▶ **Task item**: Could the entries below be transcribed word for word, with the pictures omitted?

▶ **Saved data entries**:
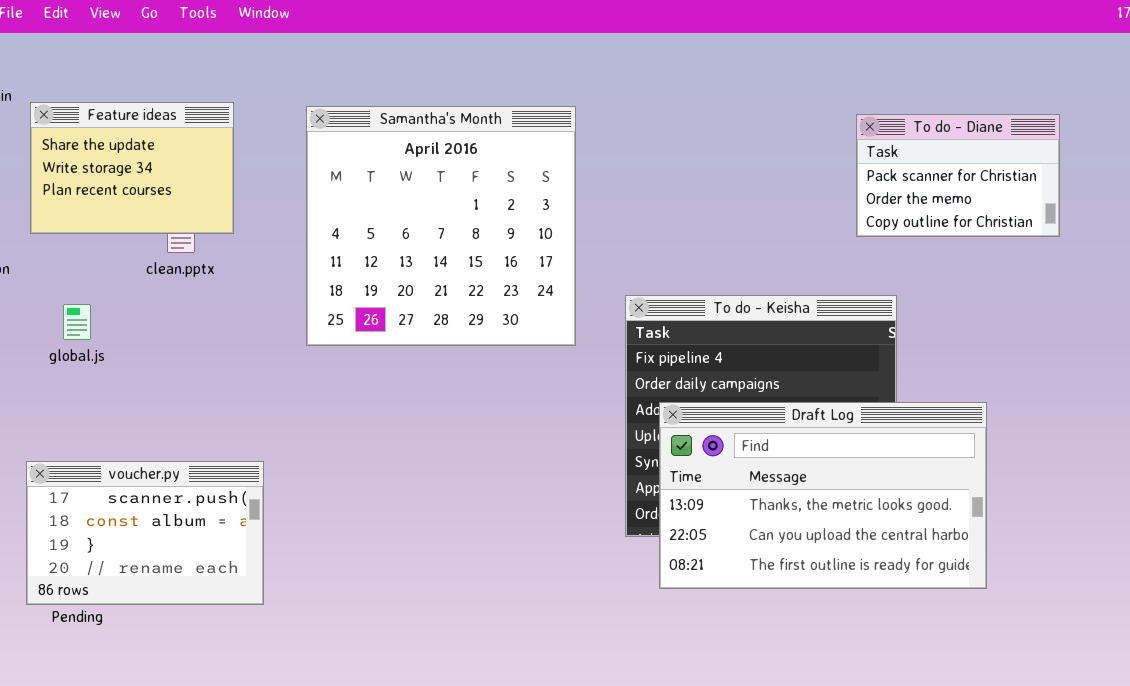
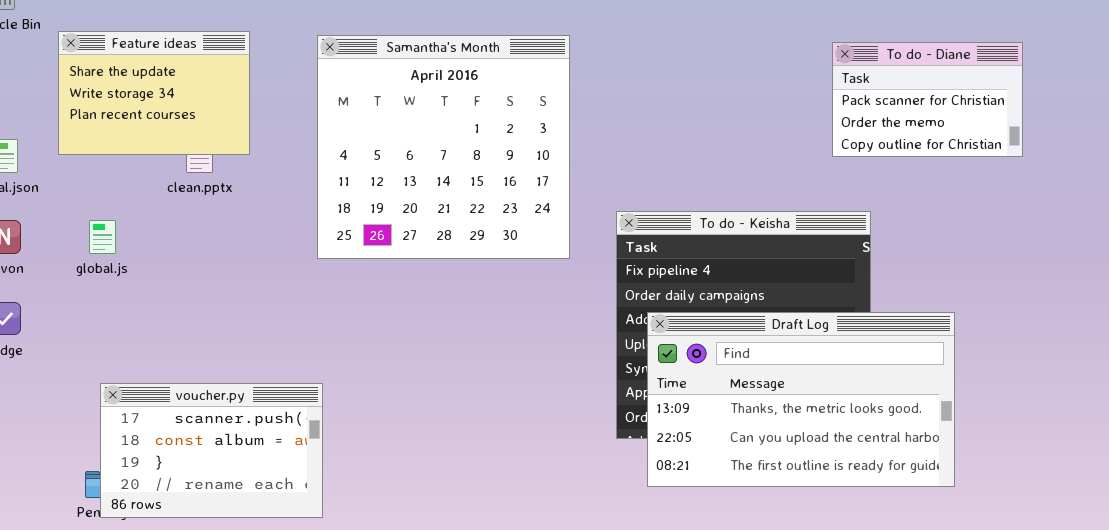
voucher.py: [26,461,264,605] -> [100,383,323,518], moved

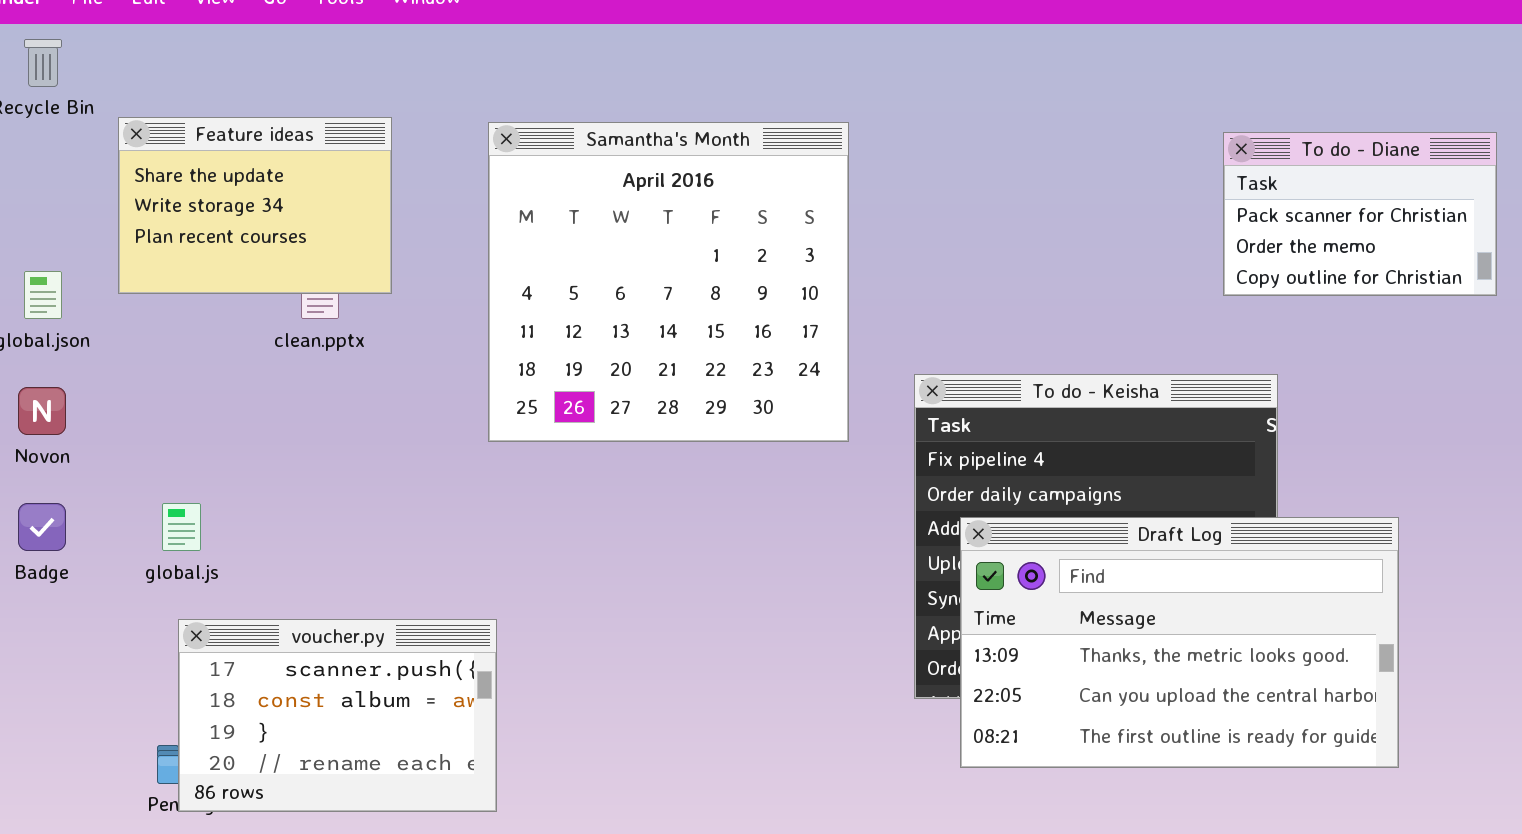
global.js: [89,220,116,254] -> [162,503,201,551], moved

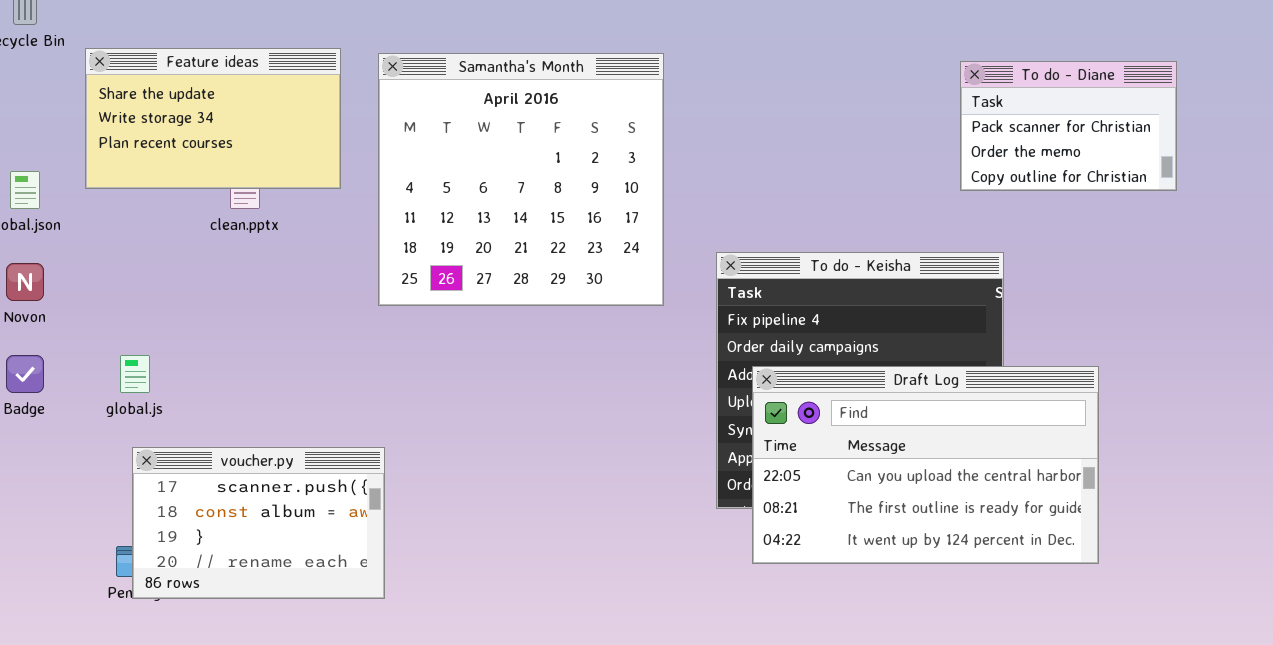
Feature ideas: [118,117,392,294] -> [85,48,341,189], resized
Draft Log: [960,517,1399,768] -> [752,366,1099,564], scrolled down 1 row

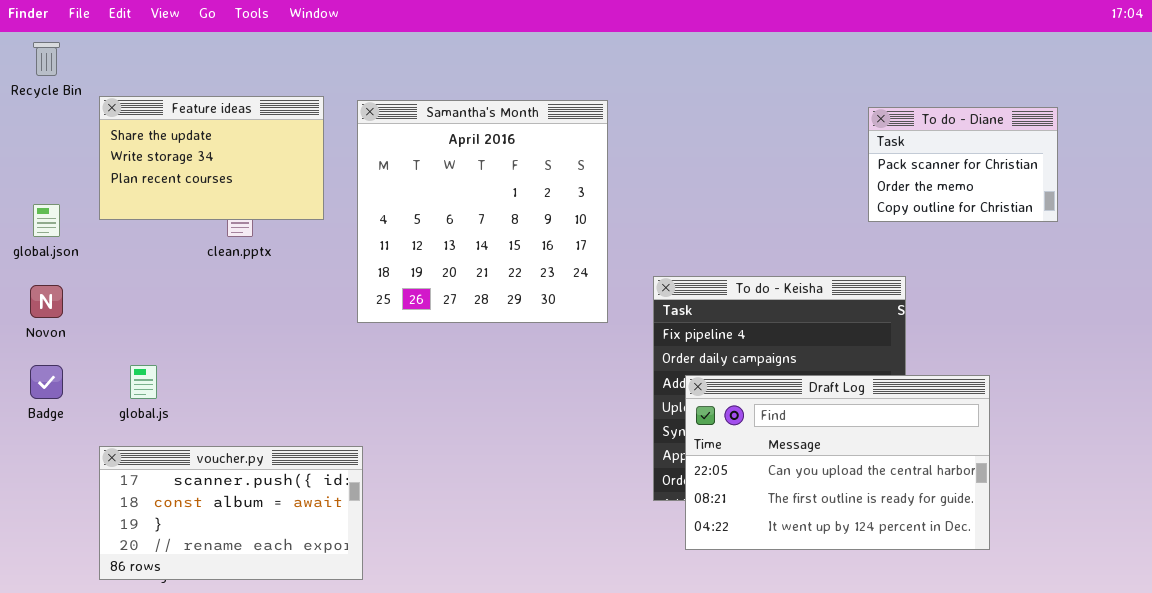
voucher.py: [132,447,385,599] -> [99,446,363,580], resized

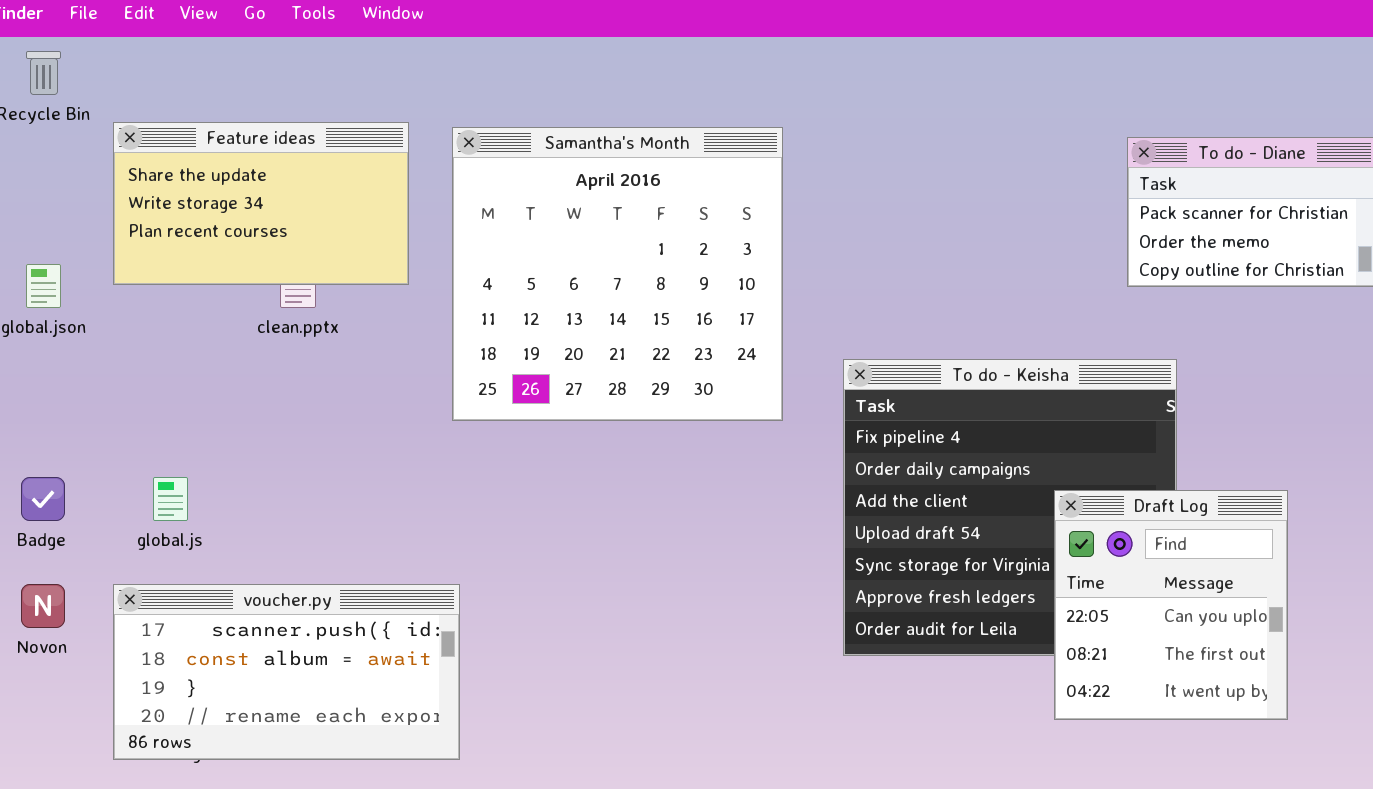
Novon: [30,285,63,318] -> [21,584,65,628], moved
Draft Log: [685,375,990,550] -> [1054,490,1288,720], resized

▶ **Written response**:
voucher.py: [26,461,264,605] -> [100,383,323,518], moved

global.js: [89,220,116,254] -> [162,503,201,551], moved

Feature ideas: [118,117,392,294] -> [85,48,341,189], resized
Draft Log: [960,517,1399,768] -> [752,366,1099,564], scrolled down 1 row

voucher.py: [132,447,385,599] -> [99,446,363,580], resized

Novon: [30,285,63,318] -> [21,584,65,628], moved
Draft Log: [685,375,990,550] -> [1054,490,1288,720], resized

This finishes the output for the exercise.